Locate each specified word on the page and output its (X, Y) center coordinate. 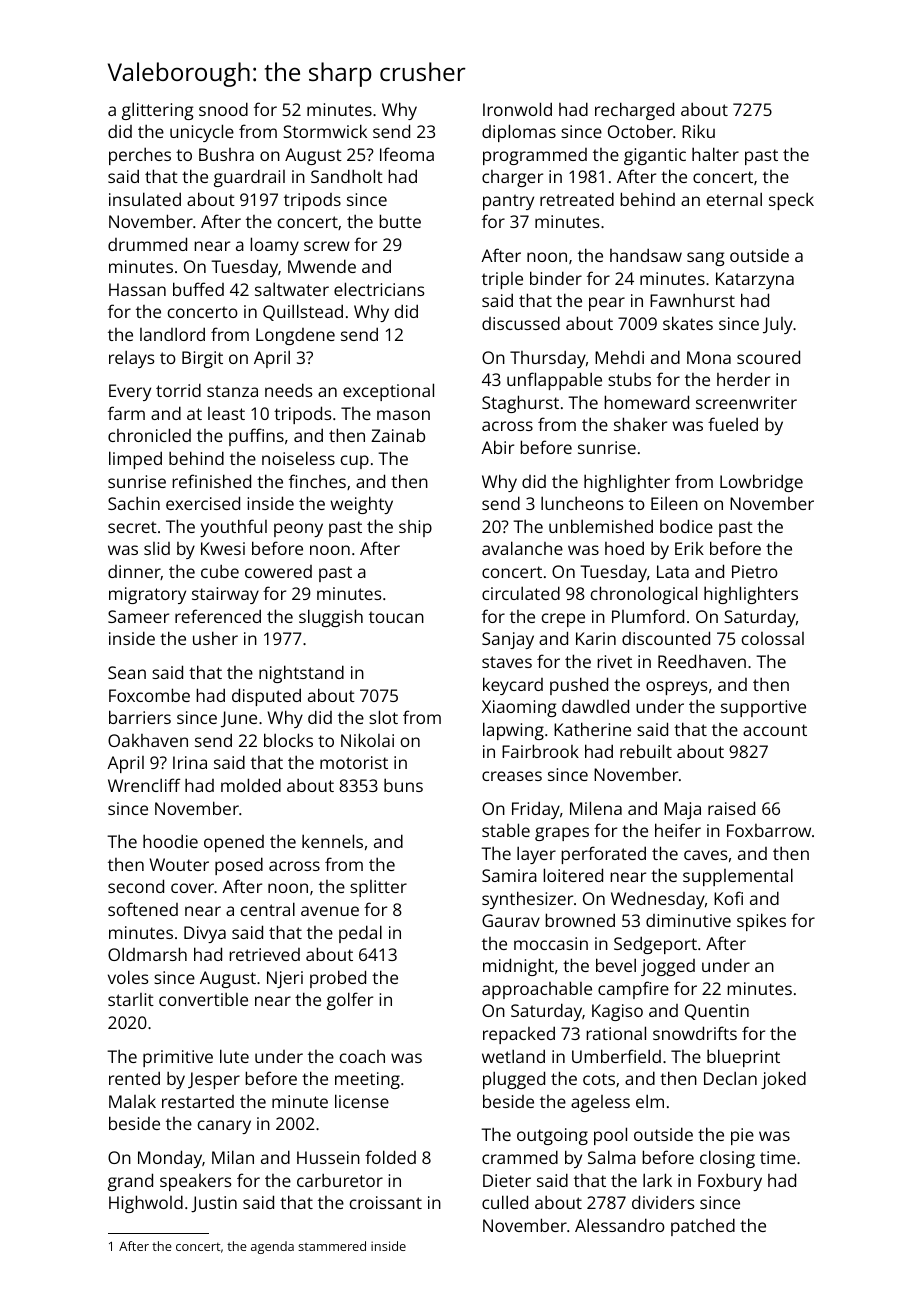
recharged (634, 111)
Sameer (138, 616)
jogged (668, 967)
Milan (233, 1157)
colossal (773, 638)
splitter (378, 888)
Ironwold (517, 109)
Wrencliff (144, 785)
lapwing (513, 731)
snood (223, 109)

- Task statement -
Rewrite the listing from the line containing "colossal (773, 638)" up to and including its final line, changing "splitter" to "divider" and keeping everything else the same.

- Solution for this task -
colossal (773, 638)
divider (378, 888)
Ironwold (517, 109)
Wrencliff (144, 785)
lapwing (513, 731)
snood (223, 109)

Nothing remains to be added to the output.